**SHORT EXERCISE**
Pull out every line of the material below that contains the string "kern", and copy each one in full.

:: PROVIDED DATA

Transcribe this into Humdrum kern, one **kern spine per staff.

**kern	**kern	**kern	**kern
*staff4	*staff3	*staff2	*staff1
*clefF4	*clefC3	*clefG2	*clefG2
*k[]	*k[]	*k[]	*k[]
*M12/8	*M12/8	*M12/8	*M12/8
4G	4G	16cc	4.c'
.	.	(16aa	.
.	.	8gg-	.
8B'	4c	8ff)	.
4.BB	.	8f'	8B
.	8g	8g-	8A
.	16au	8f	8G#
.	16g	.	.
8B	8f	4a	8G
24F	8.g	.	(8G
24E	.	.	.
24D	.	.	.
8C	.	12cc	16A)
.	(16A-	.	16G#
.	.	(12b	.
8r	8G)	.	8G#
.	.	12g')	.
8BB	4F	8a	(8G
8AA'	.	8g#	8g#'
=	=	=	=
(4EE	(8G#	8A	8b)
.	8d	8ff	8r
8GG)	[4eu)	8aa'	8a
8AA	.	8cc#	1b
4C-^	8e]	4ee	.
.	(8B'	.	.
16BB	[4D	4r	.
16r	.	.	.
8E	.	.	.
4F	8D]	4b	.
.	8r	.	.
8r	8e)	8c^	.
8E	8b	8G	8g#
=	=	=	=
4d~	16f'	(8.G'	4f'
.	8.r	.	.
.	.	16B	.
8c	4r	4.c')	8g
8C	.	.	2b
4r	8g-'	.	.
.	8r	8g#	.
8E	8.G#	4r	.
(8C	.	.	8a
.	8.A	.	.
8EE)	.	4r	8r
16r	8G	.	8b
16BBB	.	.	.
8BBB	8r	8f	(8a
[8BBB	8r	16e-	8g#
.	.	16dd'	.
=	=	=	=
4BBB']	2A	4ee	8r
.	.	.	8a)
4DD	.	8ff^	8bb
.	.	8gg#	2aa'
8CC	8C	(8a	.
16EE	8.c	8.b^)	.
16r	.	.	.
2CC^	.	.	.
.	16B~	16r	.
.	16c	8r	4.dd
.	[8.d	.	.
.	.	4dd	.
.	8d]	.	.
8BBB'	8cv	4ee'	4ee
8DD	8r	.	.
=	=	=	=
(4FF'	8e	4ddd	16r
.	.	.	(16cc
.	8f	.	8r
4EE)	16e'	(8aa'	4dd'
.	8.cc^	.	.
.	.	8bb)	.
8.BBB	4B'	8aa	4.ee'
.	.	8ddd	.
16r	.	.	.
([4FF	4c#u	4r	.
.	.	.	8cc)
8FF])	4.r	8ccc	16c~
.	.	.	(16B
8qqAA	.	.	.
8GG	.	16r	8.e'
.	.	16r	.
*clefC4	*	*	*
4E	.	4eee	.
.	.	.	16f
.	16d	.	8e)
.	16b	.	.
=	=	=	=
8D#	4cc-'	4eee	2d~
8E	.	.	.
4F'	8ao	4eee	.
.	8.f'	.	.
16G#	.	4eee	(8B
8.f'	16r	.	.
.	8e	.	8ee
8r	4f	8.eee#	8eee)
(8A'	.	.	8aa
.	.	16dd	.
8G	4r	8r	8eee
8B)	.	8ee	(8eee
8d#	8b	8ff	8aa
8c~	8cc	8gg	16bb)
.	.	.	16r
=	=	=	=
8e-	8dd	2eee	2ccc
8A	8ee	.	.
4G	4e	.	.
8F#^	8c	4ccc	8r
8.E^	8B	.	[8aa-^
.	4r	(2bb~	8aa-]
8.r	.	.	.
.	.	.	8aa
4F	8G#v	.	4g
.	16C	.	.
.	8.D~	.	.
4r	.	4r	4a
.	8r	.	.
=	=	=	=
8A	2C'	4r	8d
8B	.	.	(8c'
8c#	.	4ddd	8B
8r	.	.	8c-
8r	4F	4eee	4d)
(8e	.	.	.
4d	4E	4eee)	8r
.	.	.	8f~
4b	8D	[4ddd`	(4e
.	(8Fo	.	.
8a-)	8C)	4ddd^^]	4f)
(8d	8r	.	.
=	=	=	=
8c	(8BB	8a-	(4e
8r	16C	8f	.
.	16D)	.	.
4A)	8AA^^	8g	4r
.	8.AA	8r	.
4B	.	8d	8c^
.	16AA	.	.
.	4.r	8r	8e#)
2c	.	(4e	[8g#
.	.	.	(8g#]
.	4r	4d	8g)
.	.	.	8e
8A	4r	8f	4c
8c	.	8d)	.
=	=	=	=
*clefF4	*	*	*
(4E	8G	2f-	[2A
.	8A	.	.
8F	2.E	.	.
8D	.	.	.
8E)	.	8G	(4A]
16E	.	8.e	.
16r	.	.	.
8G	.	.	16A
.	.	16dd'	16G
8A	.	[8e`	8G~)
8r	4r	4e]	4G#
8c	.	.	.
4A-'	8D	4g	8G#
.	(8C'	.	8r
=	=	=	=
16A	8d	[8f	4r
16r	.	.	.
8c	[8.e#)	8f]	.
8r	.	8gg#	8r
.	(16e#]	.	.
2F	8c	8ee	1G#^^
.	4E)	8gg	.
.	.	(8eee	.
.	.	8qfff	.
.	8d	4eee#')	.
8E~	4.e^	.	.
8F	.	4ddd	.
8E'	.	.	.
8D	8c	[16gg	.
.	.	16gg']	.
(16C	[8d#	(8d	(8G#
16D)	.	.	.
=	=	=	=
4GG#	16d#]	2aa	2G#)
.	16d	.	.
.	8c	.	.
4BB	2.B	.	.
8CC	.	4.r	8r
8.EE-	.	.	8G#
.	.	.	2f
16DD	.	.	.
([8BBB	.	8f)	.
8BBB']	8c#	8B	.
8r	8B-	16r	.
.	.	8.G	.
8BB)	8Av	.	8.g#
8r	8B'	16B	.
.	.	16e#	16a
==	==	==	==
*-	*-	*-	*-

::::

**EXERCISE OUTPUT**
Transcribe this into Humdrum kern, one **kern spine per staff.
**kern	**kern	**kern	**kern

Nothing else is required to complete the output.